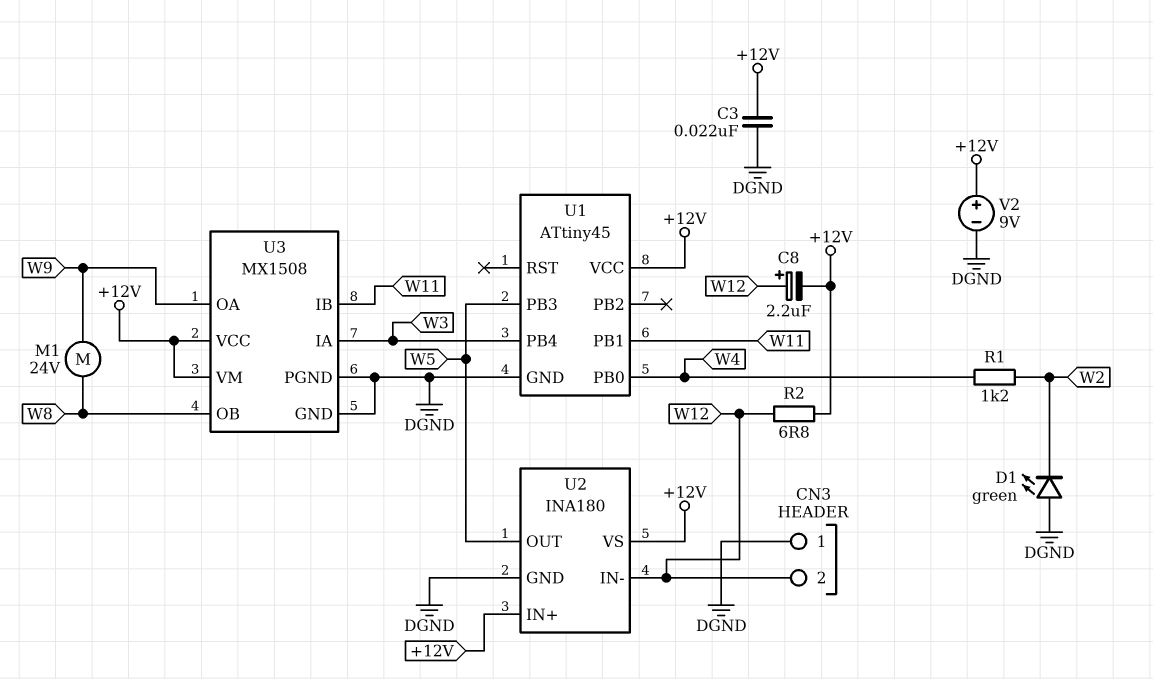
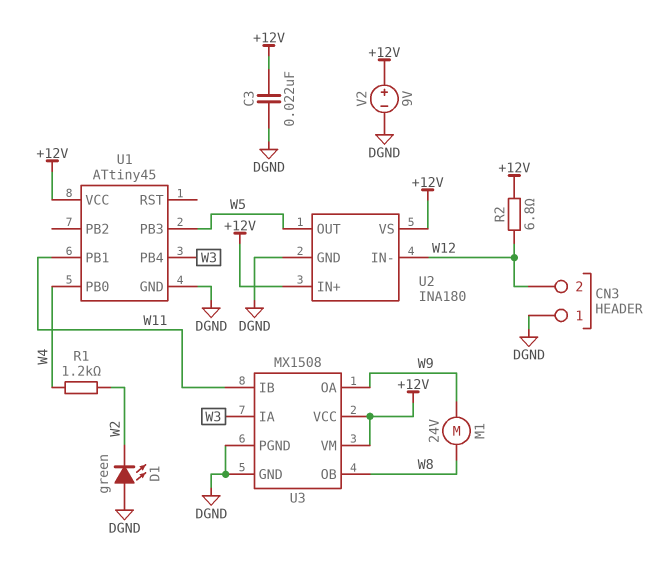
C8: 2.2uF (plus W12, minus +12V) -> none

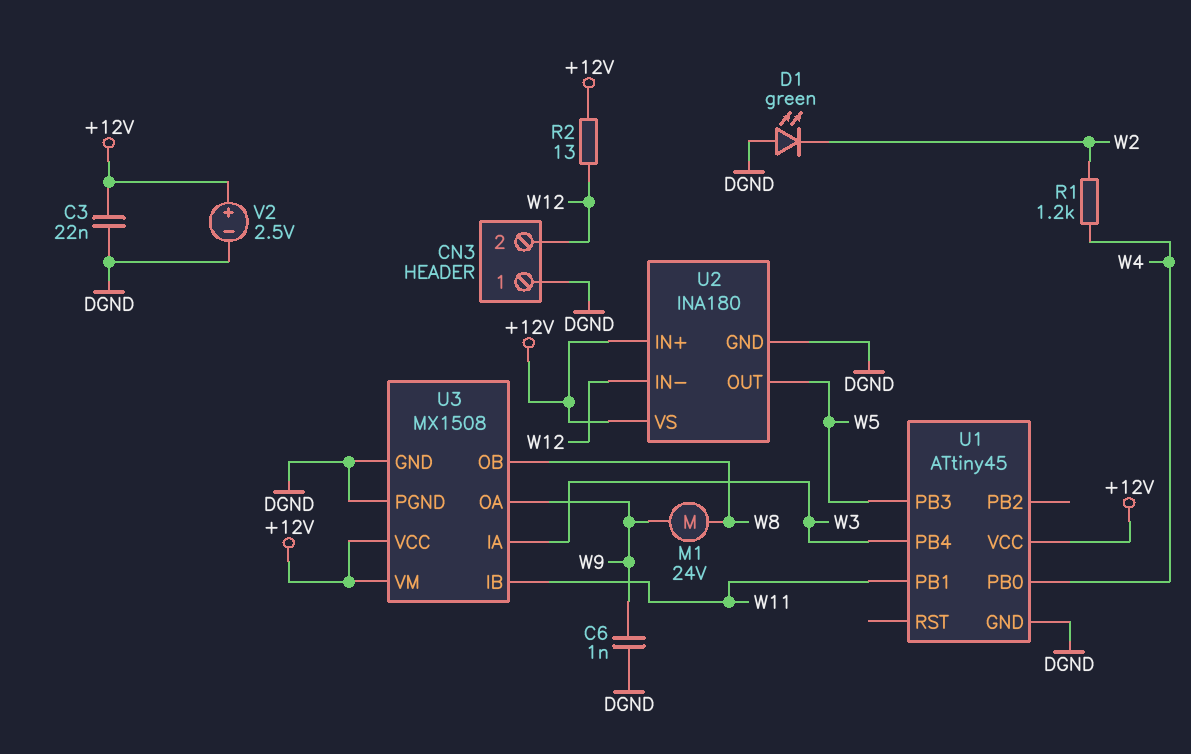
C6: none -> 1nF (DGND, W9)
R2: 6.8 (+12V, W12) -> 13 (+12V, W12)
V2: 9V (plus +12V, minus DGND) -> 2.5V (plus +12V, minus DGND)

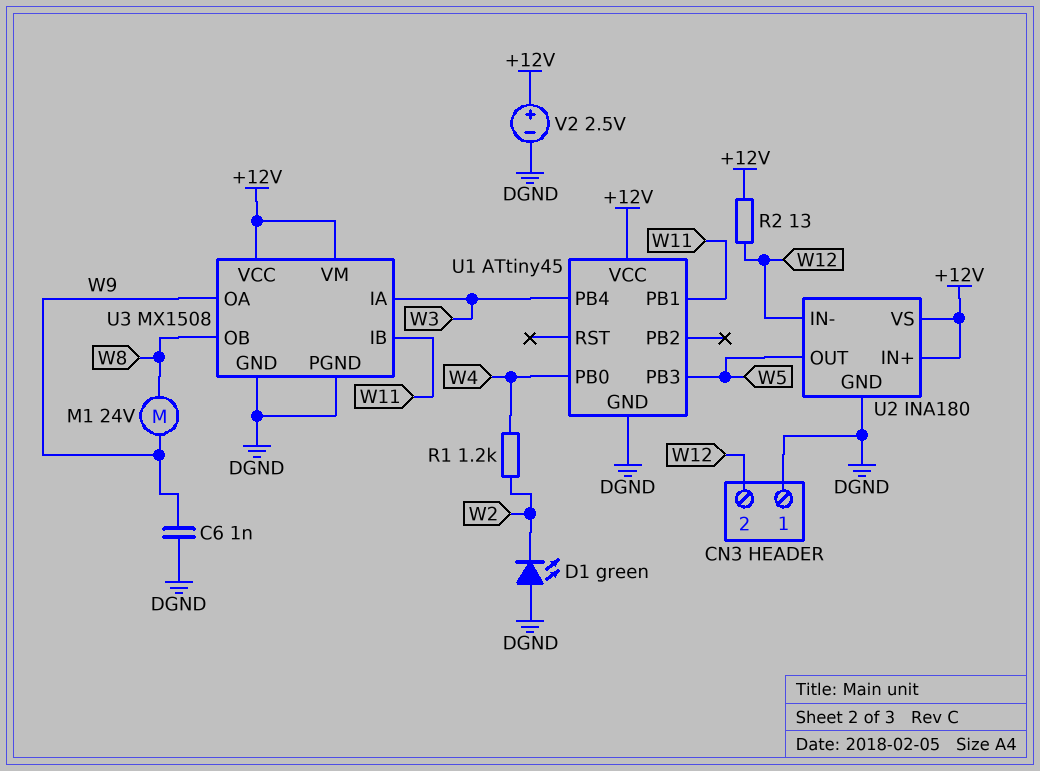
C3: 22nF (+12V, DGND) -> none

#### Prompt:
Please return the lines from the line with "V2: 9V (plus" through the last line of the data, both included, exactly, and without pictures.

#### Written solution:
V2: 9V (plus +12V, minus DGND) -> 2.5V (plus +12V, minus DGND)

C3: 22nF (+12V, DGND) -> none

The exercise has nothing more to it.